'''

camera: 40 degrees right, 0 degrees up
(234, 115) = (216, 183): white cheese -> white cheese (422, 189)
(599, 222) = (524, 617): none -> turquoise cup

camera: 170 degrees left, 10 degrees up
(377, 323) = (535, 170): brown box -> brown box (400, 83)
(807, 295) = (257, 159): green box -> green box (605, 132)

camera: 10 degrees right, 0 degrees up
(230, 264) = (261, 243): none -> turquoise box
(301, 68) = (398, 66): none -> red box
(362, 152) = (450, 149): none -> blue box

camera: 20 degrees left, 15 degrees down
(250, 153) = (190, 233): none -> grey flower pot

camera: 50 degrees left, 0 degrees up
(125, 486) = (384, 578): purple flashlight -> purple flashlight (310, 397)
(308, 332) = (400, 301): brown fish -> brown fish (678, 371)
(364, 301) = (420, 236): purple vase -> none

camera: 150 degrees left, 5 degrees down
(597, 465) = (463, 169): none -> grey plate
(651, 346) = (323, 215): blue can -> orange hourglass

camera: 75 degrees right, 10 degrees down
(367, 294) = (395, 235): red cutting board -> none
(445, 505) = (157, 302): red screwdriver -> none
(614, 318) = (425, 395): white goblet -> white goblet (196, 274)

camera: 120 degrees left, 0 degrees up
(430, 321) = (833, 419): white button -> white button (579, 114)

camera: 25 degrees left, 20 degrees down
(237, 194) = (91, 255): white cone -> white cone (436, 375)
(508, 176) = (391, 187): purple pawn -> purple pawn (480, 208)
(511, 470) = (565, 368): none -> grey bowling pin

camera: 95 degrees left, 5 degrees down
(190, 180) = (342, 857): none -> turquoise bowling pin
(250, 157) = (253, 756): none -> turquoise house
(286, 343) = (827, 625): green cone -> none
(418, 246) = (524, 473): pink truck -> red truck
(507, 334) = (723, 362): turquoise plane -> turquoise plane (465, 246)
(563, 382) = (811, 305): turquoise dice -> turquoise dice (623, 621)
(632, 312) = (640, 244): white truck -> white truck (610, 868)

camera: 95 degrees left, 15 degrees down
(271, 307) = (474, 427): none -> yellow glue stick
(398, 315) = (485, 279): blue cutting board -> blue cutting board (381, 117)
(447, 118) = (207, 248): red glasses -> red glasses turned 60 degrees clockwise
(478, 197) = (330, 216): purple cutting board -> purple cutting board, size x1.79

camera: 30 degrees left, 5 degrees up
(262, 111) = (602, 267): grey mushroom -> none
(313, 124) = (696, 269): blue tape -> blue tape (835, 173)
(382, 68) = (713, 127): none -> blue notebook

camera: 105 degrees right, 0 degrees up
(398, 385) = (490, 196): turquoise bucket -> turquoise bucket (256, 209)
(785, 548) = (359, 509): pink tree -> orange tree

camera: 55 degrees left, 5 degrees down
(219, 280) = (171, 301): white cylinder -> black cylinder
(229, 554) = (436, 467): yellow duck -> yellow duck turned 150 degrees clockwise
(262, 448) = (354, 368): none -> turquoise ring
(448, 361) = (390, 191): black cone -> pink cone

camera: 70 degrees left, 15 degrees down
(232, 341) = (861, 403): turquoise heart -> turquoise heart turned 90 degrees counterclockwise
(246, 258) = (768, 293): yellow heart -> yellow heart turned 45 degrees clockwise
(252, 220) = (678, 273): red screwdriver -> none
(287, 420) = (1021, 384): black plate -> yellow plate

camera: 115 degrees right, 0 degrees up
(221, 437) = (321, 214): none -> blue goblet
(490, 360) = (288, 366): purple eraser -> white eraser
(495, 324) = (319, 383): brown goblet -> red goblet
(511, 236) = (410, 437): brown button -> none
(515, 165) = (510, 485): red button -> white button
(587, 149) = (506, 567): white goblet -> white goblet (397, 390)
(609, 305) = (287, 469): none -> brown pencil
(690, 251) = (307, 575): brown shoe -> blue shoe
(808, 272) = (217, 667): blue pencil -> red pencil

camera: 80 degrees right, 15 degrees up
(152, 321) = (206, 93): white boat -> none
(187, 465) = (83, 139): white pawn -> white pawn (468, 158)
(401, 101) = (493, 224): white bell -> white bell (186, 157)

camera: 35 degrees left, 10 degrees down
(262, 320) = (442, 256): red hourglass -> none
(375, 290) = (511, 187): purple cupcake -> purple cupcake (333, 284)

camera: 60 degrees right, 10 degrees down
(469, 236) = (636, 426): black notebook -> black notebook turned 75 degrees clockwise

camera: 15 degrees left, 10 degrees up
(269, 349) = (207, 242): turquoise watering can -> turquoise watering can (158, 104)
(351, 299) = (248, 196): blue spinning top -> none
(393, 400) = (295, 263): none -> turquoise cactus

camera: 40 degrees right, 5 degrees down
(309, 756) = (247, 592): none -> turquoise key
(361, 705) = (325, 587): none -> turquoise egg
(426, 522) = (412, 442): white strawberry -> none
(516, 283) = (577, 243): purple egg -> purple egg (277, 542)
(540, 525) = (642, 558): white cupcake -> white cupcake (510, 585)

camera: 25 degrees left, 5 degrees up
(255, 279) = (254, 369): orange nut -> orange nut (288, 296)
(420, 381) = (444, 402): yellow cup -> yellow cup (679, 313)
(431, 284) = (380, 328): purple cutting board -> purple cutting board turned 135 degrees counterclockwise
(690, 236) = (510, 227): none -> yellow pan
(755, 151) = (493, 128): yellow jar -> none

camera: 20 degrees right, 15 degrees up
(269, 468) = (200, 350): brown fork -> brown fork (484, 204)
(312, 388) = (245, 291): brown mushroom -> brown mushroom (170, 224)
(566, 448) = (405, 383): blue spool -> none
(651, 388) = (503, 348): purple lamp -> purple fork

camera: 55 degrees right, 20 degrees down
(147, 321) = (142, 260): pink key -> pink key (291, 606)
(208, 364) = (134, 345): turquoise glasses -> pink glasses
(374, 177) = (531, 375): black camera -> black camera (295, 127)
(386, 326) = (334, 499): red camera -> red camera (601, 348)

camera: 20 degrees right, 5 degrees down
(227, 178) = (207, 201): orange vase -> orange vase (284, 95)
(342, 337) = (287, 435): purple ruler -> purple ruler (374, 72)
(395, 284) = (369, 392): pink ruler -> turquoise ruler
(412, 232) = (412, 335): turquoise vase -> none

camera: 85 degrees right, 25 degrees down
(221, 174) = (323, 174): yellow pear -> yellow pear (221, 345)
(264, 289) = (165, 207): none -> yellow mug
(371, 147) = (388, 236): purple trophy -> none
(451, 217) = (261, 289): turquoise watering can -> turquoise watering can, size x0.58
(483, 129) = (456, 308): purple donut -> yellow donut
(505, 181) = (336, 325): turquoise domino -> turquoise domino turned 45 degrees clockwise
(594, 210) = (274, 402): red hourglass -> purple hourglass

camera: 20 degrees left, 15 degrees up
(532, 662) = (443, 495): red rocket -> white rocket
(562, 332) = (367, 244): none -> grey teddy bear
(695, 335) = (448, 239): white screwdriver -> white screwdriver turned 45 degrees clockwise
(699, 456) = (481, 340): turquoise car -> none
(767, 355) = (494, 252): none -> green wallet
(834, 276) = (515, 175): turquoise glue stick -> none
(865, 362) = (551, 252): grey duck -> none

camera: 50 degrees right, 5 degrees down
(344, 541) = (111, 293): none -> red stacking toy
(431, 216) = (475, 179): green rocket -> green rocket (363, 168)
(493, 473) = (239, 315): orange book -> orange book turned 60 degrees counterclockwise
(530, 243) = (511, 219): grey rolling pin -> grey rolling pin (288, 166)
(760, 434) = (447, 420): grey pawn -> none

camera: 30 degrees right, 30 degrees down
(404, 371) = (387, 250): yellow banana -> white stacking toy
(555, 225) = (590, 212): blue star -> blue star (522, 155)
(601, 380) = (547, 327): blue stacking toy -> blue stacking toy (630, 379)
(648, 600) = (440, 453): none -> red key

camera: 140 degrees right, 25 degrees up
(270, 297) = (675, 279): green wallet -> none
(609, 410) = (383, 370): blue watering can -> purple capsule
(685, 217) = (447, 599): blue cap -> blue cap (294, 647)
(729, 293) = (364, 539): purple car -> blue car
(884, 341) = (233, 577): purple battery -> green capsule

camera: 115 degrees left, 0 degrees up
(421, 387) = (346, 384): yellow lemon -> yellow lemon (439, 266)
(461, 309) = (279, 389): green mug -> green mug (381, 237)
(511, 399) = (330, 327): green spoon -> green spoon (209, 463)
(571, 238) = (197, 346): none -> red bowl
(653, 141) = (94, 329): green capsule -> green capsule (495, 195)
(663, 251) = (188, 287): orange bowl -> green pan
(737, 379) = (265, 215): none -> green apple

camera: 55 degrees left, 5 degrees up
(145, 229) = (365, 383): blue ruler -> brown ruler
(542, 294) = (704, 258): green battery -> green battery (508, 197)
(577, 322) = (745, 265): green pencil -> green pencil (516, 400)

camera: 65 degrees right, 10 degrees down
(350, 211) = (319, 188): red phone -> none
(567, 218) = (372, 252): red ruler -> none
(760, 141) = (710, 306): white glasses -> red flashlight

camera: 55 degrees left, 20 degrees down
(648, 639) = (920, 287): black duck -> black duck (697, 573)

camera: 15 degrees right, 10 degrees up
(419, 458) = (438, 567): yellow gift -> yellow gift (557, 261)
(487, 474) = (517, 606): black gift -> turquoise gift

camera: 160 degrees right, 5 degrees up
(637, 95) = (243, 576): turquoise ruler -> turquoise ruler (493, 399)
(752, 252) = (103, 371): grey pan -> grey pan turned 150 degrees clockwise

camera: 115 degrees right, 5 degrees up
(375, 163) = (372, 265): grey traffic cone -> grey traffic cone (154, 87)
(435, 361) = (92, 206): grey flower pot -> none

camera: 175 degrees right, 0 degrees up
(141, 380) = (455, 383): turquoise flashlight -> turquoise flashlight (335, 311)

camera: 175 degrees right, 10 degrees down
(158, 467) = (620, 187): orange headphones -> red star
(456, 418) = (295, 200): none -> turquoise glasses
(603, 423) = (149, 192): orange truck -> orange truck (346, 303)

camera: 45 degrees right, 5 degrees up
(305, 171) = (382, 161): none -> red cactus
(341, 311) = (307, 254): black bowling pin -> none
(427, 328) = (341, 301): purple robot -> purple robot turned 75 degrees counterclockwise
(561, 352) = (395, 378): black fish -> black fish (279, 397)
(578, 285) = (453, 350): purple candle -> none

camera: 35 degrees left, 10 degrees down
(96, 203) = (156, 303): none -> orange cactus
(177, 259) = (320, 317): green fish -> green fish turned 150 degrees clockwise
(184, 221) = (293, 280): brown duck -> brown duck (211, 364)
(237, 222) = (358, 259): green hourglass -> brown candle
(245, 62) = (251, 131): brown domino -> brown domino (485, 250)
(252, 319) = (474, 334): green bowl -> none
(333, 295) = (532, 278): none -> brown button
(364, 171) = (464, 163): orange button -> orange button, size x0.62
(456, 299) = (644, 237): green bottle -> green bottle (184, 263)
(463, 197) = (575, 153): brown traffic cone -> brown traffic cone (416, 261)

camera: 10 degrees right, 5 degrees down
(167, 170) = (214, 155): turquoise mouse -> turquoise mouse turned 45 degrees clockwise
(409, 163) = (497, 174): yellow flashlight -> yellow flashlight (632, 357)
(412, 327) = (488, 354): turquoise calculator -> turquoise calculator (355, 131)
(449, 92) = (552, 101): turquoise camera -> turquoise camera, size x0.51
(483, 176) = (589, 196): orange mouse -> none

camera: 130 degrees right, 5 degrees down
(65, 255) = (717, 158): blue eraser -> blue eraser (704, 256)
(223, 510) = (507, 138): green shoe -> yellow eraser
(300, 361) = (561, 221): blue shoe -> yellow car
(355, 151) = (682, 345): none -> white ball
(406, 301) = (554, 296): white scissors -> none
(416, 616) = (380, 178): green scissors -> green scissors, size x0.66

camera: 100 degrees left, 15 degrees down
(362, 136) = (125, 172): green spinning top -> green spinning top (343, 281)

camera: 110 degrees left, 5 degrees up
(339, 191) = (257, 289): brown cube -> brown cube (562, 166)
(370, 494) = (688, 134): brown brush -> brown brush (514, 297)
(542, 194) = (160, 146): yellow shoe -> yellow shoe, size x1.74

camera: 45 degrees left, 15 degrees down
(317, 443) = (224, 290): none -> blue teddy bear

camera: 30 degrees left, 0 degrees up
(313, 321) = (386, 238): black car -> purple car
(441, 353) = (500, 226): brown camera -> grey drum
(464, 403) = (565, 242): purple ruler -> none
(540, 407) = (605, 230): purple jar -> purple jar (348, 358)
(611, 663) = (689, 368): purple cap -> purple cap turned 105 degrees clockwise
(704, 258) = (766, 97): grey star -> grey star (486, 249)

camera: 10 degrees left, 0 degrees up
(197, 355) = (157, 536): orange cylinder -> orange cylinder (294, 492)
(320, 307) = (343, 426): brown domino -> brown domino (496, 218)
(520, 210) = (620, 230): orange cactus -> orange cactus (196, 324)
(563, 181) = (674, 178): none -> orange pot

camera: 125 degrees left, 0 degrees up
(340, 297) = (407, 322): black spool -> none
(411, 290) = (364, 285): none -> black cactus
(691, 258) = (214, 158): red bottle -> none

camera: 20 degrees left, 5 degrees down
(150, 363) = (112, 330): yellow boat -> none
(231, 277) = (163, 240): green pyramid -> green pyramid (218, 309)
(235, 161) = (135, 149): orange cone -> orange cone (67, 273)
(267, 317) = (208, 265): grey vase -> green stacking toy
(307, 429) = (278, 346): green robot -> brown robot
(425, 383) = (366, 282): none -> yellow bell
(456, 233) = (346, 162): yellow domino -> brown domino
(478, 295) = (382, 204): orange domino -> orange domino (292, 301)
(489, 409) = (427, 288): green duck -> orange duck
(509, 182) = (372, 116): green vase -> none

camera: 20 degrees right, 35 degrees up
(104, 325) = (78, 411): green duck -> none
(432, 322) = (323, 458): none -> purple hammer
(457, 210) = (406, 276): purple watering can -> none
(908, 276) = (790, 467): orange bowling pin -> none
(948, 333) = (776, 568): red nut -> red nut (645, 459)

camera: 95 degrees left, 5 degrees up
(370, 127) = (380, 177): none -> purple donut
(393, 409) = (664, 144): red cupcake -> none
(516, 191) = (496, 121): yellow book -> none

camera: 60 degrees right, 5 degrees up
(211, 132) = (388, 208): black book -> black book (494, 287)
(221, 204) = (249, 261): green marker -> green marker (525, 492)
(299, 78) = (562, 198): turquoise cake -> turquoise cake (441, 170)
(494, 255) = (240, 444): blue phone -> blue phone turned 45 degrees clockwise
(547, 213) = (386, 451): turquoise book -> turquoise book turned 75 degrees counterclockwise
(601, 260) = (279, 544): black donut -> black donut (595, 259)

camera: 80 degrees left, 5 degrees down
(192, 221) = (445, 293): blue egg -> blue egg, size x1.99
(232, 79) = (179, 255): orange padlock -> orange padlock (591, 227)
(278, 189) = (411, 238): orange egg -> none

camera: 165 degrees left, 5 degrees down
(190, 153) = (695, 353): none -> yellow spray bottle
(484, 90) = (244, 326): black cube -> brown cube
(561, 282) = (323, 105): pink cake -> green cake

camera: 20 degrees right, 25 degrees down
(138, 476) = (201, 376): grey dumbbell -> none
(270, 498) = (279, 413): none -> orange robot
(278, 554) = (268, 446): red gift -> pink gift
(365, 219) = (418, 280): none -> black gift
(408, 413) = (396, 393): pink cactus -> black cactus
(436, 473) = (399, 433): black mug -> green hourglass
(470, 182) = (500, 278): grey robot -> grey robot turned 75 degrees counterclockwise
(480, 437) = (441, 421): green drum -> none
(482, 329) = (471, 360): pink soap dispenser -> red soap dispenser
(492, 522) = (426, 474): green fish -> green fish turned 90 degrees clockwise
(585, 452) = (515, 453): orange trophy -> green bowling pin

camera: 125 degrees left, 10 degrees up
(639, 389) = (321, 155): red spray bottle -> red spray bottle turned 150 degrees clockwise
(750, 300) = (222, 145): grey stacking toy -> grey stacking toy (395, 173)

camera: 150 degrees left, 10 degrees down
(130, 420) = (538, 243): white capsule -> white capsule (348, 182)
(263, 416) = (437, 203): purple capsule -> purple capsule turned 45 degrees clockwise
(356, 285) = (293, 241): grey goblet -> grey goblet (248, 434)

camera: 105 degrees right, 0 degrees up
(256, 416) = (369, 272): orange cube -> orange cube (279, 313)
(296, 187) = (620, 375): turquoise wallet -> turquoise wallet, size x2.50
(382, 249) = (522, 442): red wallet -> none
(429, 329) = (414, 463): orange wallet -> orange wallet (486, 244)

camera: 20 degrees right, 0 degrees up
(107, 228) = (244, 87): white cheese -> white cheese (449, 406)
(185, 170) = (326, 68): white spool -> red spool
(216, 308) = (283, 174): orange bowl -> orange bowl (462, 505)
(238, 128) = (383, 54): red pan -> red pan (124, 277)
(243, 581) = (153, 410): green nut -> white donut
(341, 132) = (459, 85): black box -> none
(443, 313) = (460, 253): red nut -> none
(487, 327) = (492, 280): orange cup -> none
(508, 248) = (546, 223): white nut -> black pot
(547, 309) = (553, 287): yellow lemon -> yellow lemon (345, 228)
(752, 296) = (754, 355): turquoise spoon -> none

'''

Above is a listing; print exactly its lines from the one with "(420, 381) = (444, 402): yellow" through the one with "camera: 20 degrees right, 15 degrees up", and no other lines.

(420, 381) = (444, 402): yellow cup -> yellow cup (679, 313)
(431, 284) = (380, 328): purple cutting board -> purple cutting board turned 135 degrees counterclockwise
(690, 236) = (510, 227): none -> yellow pan
(755, 151) = (493, 128): yellow jar -> none

camera: 20 degrees right, 15 degrees up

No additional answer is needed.